● **Direction**
Copy the rows word for word, starting at the line that contains "6 m inside the frame." and stopping after the line that contains "List all building". Leave the pictures out of your copy.

■ ■ ■ ■ ■ ■ ■

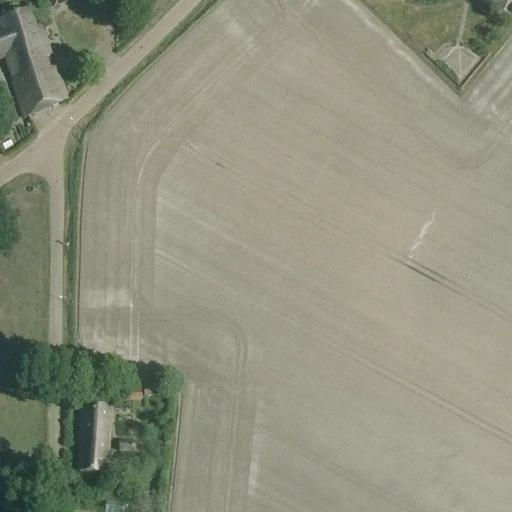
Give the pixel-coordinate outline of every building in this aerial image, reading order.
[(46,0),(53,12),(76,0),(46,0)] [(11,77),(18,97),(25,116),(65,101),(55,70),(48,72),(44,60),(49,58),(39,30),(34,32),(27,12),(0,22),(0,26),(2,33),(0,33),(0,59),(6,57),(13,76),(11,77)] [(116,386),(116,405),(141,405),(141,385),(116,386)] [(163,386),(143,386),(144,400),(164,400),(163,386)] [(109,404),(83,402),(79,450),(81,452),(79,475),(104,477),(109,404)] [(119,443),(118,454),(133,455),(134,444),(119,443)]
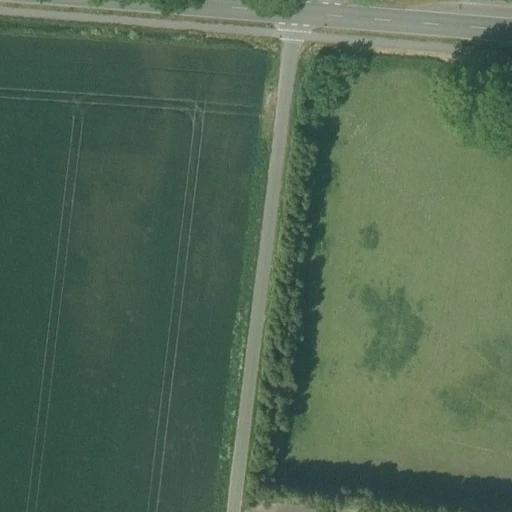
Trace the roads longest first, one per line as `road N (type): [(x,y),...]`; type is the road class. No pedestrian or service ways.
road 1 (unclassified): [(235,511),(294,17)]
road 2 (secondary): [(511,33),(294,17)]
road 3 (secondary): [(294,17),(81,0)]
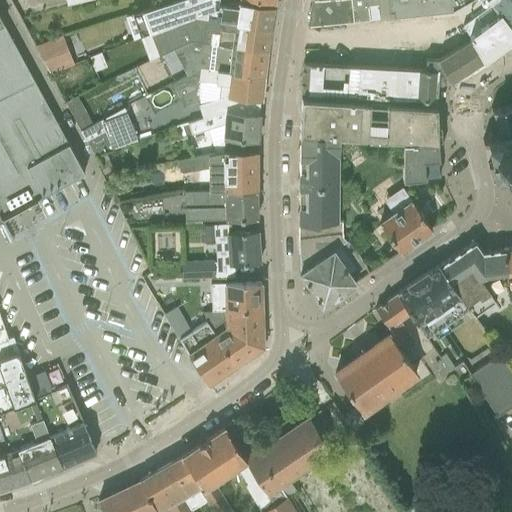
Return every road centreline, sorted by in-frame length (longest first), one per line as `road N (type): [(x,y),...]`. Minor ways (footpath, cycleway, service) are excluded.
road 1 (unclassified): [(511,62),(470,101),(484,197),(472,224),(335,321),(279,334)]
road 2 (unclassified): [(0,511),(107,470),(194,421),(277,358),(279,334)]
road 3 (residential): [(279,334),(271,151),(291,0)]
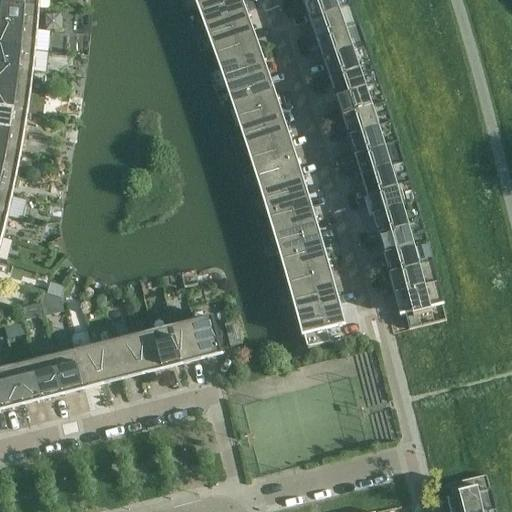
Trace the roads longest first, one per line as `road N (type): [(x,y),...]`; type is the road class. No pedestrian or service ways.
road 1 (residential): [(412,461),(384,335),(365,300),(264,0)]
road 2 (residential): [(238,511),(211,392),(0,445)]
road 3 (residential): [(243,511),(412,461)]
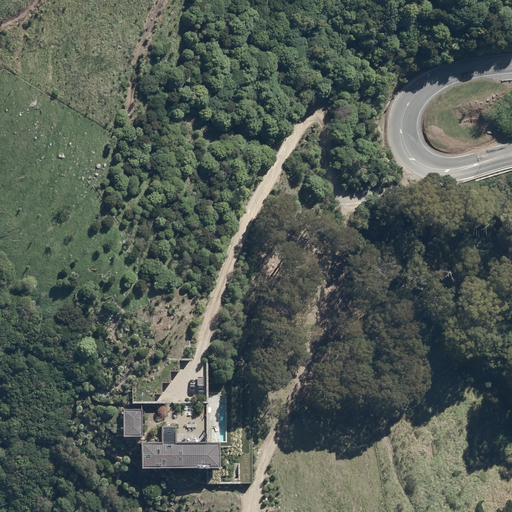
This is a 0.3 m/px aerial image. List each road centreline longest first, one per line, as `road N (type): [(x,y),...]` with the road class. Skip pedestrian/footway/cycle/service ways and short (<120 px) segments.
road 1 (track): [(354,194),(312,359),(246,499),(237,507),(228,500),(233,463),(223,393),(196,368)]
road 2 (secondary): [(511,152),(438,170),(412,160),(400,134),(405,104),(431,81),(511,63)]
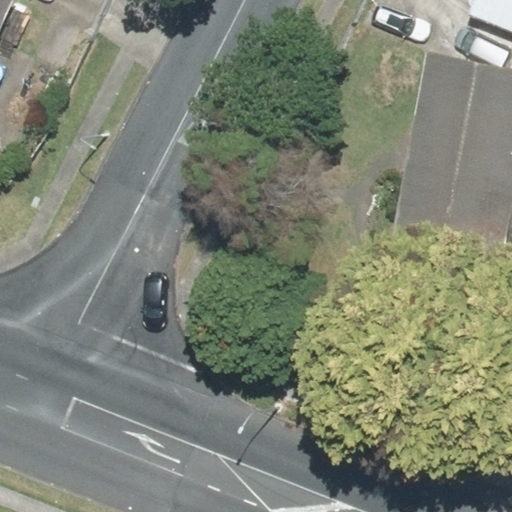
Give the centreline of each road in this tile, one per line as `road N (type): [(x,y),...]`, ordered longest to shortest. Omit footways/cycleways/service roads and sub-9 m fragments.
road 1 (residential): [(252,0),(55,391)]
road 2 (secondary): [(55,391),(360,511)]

■ ■ ■ ■ ■ ■ ■

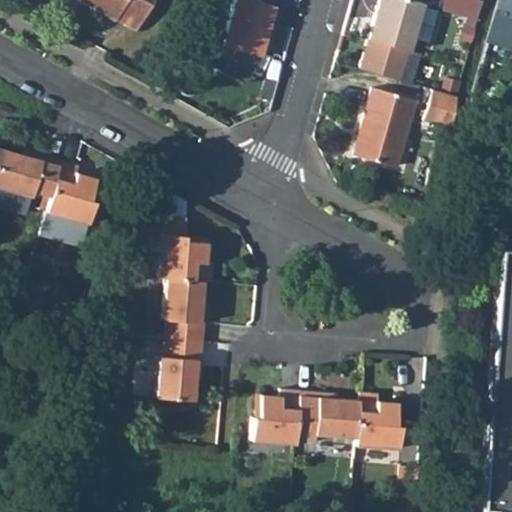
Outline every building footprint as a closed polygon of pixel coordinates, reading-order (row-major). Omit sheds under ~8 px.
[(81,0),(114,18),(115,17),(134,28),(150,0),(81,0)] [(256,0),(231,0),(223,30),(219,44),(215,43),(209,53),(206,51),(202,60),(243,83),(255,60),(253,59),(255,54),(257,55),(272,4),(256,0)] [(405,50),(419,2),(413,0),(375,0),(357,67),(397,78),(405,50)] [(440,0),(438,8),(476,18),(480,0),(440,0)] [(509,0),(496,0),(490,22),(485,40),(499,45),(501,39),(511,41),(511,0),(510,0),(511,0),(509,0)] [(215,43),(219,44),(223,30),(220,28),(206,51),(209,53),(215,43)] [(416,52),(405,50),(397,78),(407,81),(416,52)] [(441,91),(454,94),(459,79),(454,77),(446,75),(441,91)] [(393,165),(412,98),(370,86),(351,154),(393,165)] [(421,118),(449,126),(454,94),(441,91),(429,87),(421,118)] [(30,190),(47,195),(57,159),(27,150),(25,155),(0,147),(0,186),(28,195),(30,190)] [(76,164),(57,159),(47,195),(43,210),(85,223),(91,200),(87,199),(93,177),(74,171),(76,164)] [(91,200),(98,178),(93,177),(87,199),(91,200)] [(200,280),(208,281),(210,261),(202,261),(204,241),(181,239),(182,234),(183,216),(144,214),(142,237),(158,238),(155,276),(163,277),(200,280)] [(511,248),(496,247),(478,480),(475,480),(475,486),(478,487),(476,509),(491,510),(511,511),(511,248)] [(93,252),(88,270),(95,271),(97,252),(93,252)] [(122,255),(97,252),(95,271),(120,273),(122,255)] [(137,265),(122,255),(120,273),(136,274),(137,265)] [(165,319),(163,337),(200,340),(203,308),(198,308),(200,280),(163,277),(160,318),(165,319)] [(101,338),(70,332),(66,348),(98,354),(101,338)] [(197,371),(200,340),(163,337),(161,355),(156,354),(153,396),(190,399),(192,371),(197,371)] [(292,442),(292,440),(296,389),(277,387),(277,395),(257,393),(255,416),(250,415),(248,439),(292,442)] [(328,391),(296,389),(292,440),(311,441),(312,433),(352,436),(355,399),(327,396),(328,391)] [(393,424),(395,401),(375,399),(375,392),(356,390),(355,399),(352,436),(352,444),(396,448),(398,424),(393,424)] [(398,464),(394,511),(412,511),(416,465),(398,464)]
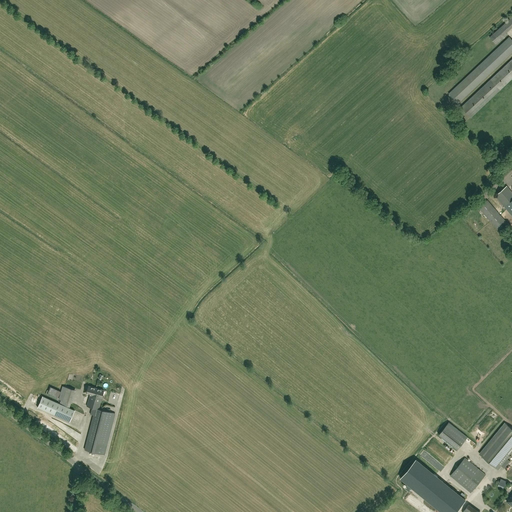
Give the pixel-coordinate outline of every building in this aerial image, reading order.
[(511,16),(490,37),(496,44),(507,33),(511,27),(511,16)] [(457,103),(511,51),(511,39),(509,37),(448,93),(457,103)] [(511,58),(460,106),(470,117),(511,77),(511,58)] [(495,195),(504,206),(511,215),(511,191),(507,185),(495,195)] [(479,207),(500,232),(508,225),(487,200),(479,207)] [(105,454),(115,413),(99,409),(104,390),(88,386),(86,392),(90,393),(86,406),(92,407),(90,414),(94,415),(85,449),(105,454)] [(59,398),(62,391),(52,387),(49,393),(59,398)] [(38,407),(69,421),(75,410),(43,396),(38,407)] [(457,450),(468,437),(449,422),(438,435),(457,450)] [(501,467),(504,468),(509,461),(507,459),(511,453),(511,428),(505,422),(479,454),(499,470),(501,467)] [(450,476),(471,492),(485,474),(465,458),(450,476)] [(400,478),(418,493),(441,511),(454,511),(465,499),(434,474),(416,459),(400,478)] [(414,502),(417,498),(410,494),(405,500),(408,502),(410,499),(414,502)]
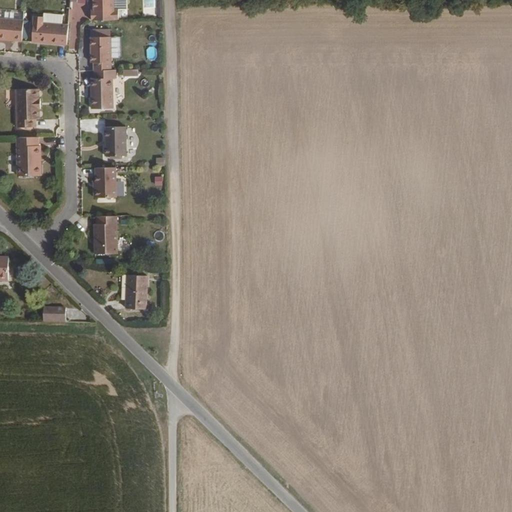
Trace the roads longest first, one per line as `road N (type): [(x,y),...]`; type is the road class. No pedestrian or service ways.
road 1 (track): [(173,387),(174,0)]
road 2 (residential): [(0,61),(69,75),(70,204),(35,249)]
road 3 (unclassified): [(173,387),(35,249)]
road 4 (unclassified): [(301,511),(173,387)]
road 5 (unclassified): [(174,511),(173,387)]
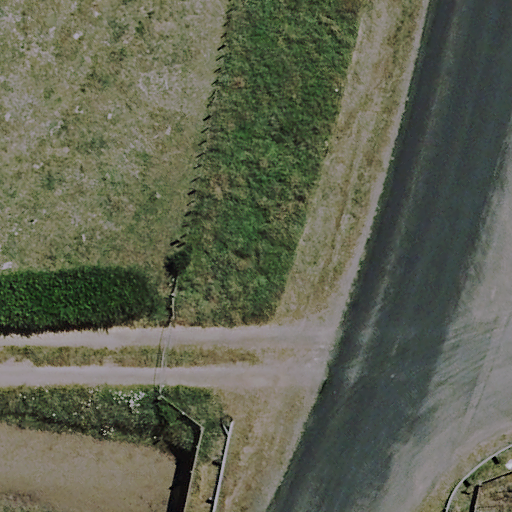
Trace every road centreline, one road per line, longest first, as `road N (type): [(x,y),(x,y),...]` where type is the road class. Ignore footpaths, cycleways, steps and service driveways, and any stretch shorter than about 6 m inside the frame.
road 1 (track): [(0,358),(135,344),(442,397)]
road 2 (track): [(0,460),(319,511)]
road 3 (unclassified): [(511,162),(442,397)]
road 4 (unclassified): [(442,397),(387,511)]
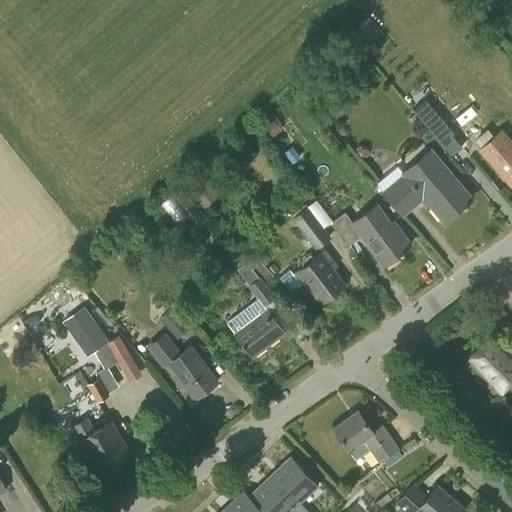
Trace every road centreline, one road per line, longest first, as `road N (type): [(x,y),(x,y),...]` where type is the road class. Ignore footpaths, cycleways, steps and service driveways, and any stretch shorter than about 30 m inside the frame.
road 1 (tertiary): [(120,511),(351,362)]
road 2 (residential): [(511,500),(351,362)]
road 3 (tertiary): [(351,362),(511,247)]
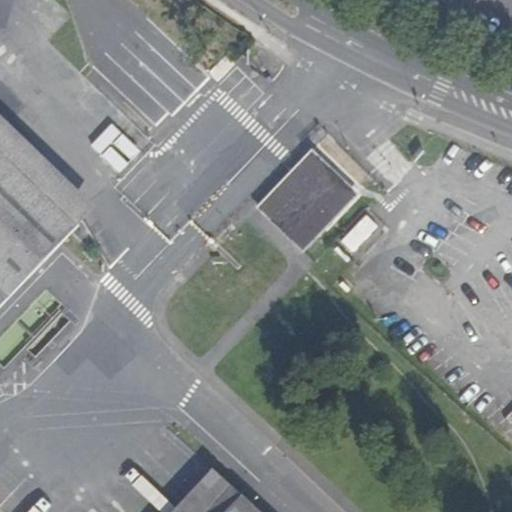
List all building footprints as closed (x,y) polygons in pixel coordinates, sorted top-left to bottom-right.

■ ■ ■ ■ ■ ■ ■

● **Response**
Trace every road centreline, one road per line, longest first, as `road N (type): [(x,y),(x,y),...]` where type is the road class. Ignore footpaths, cycleways, steps and service driveways, and any stretch shorter than about 6 m inside the frame.
road 1 (track): [(0,358),(135,344),(442,397)]
road 2 (track): [(0,460),(319,511)]
road 3 (unclassified): [(511,162),(442,397)]
road 4 (unclassified): [(442,397),(387,511)]
Trace every road centreline, one road per line, longest first, as `road N (type): [(x,y),(x,y),...]` where type is the road class. Ignore footpaths, cycleways, steps and service driveways, and any stretch shorter than about 30 m inside the frame.
road 1 (tertiary): [(120,511),(351,362)]
road 2 (residential): [(511,500),(351,362)]
road 3 (tertiary): [(351,362),(511,247)]
List all building footprints as closed (x,y) polygons in pixel coordinates, sorted top-left to bottom-right.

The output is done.